▶ THE PROBLEM: Your task is to copy the records that follow exactly, minus any images.

▶ SUPPLIED MATERIAL:
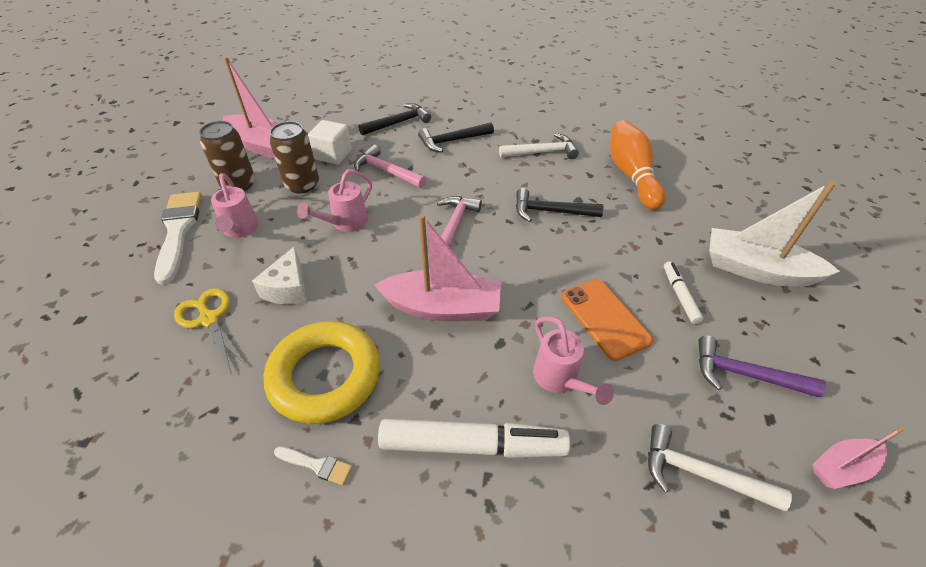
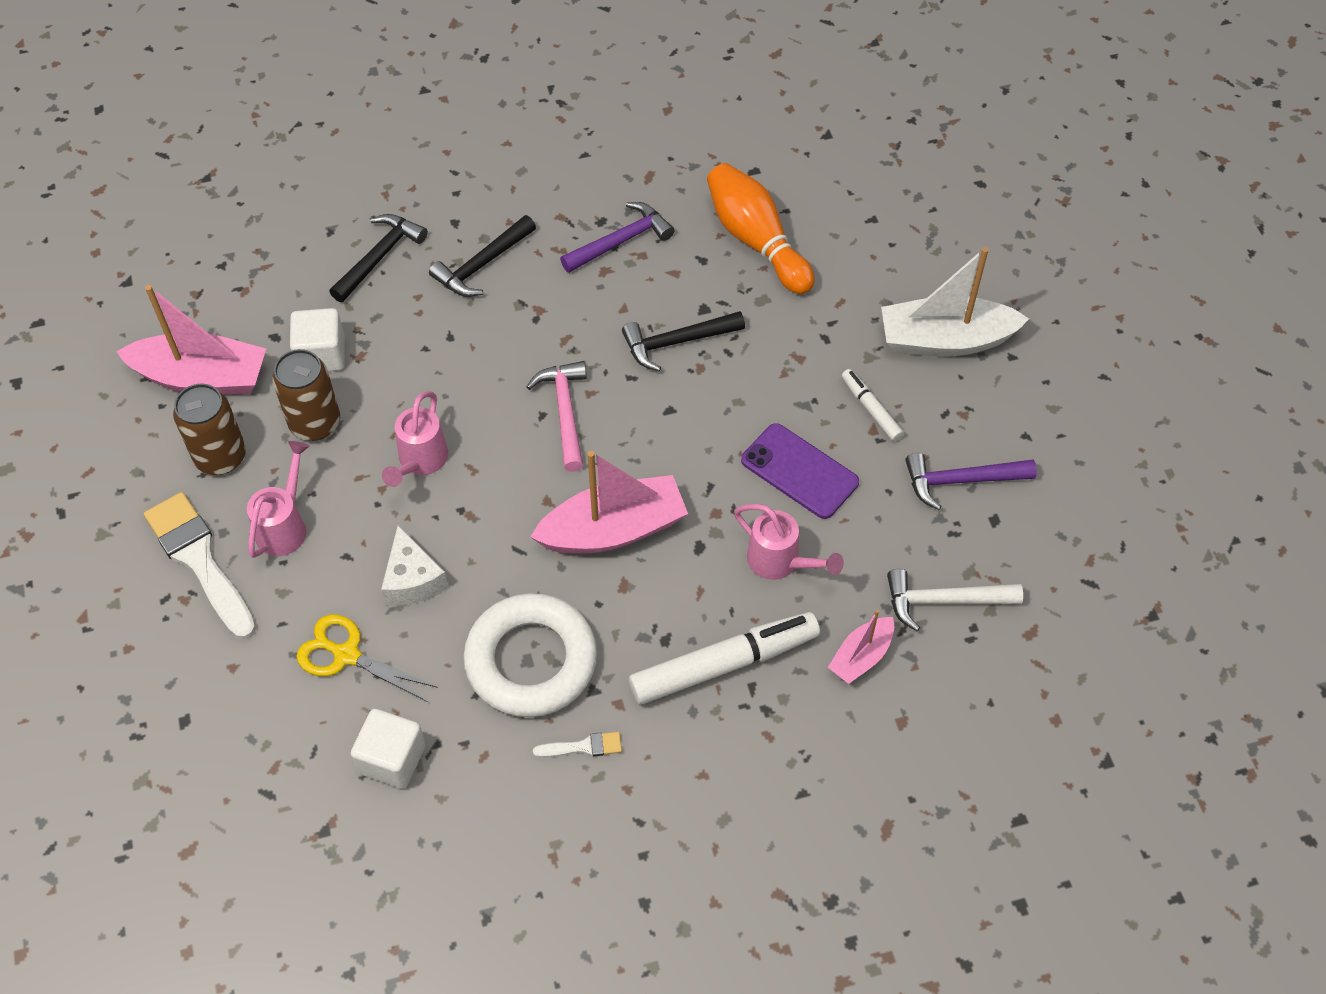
camera: 25 degrees left, 10 degrees up
(175, 407) = (392, 759): none -> white cube
(240, 230) = (285, 526): pink watering can -> pink watering can turned 120 degrees counterclockwise
(325, 376) = (531, 661): yellow ring -> white ring
(386, 171) = (419, 355): pink hammer -> none
(542, 152) = (621, 241): white hammer -> purple hammer
(604, 318) = (799, 471): orange phone -> purple phone
(842, 467) = (1065, 542): pink boat -> pink boat (861, 656)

▶ SOLVED EXERCISE:
camera: 25 degrees left, 10 degrees up
(175, 407) = (392, 759): none -> white cube
(240, 230) = (285, 526): pink watering can -> pink watering can turned 120 degrees counterclockwise
(325, 376) = (531, 661): yellow ring -> white ring
(386, 171) = (419, 355): pink hammer -> none
(542, 152) = (621, 241): white hammer -> purple hammer
(604, 318) = (799, 471): orange phone -> purple phone
(842, 467) = (1065, 542): pink boat -> pink boat (861, 656)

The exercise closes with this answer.